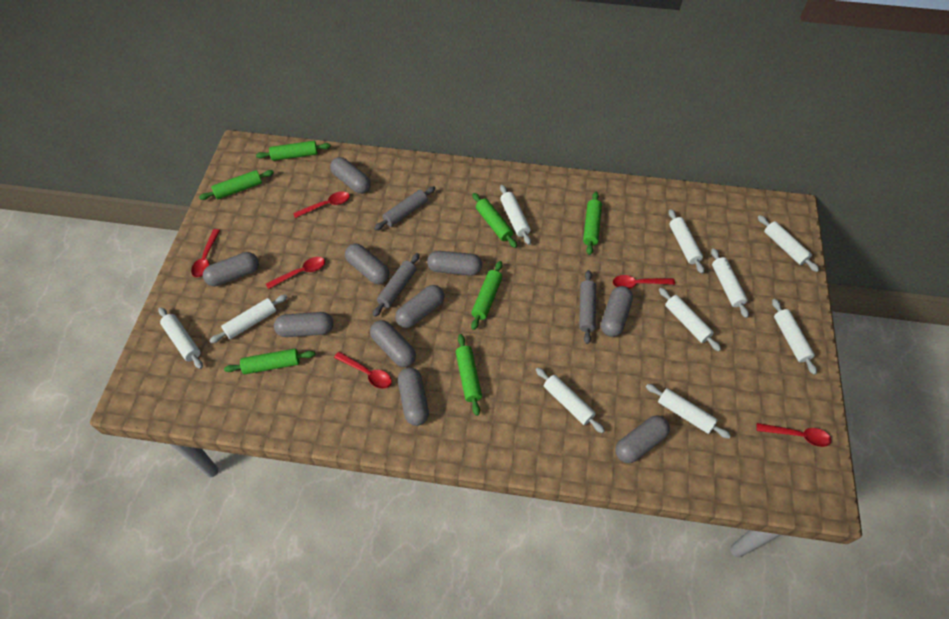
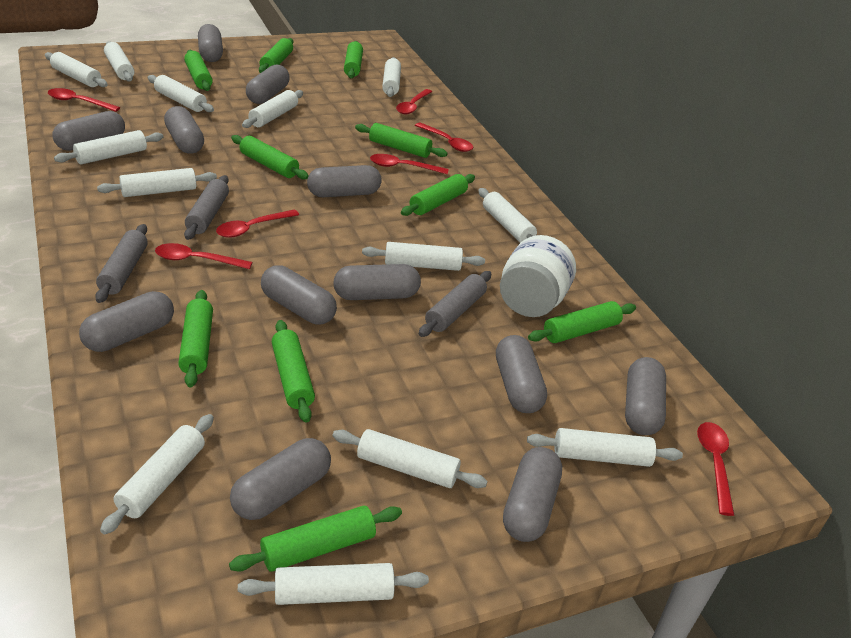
green rolling pin: 7 -> 10
grey capsule: 10 -> 12
red spoon: 6 -> 7
white jar: 0 -> 1
white rolling pin: 10 -> 13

#### Assigned task:
None of the pictures belongs in the answer, but all the entries must be repeated exactly.

#### Response:
green rolling pin: 7 -> 10
grey capsule: 10 -> 12
red spoon: 6 -> 7
white jar: 0 -> 1
white rolling pin: 10 -> 13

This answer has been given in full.